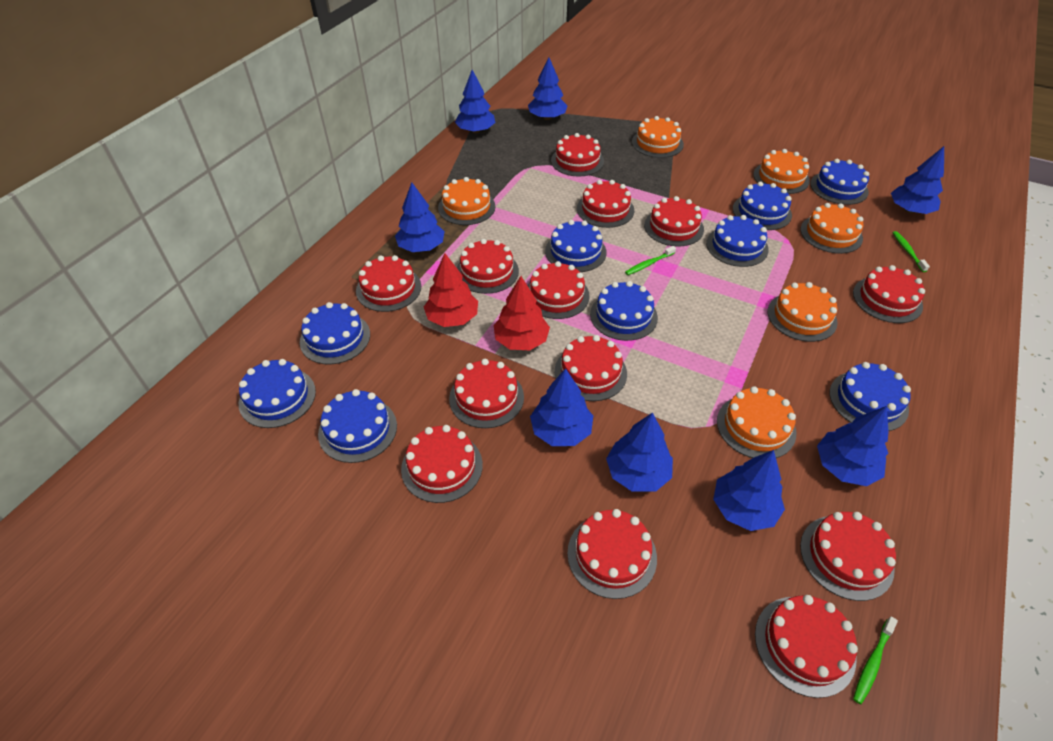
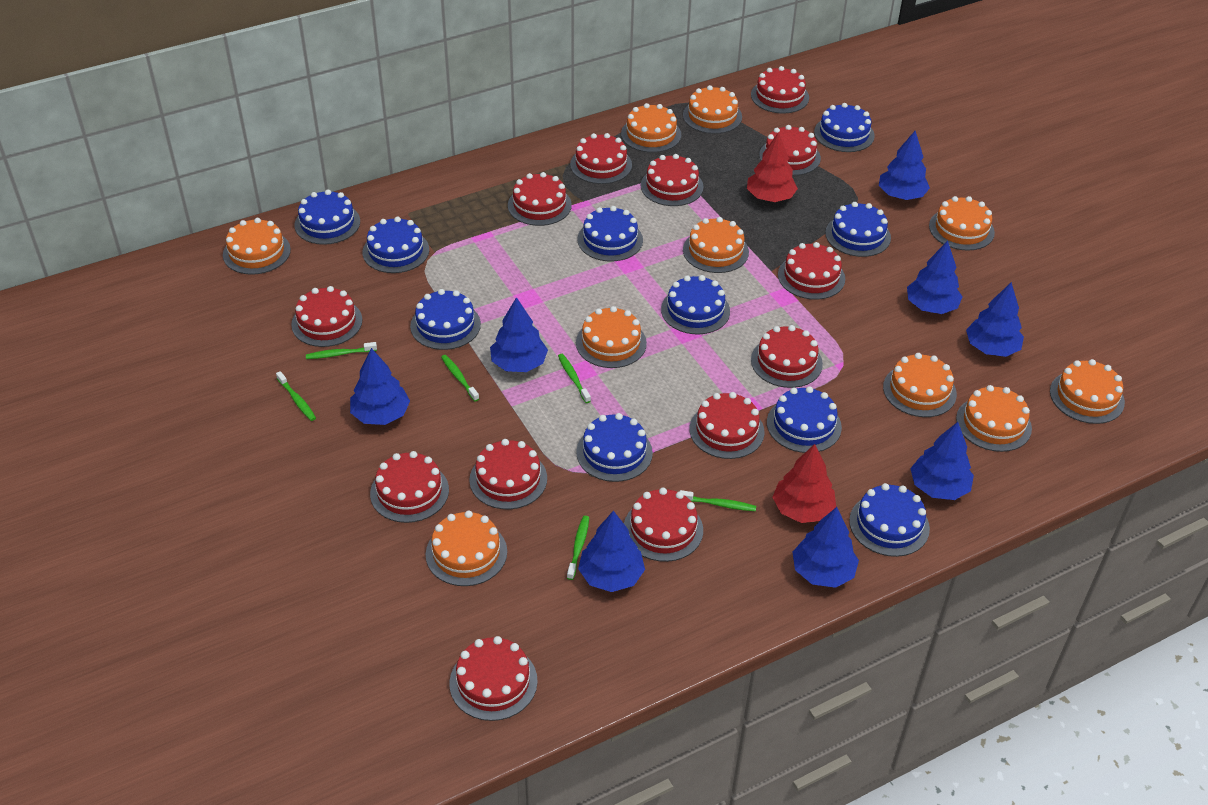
blue cake: 9 -> 10
green toothbrush: 3 -> 6
orange cake: 6 -> 10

- _ABOUT THIS TASK_
Repeat the listing verbatim, pictures excluded.

- _OUTPUT BELOW_
blue cake: 9 -> 10
green toothbrush: 3 -> 6
orange cake: 6 -> 10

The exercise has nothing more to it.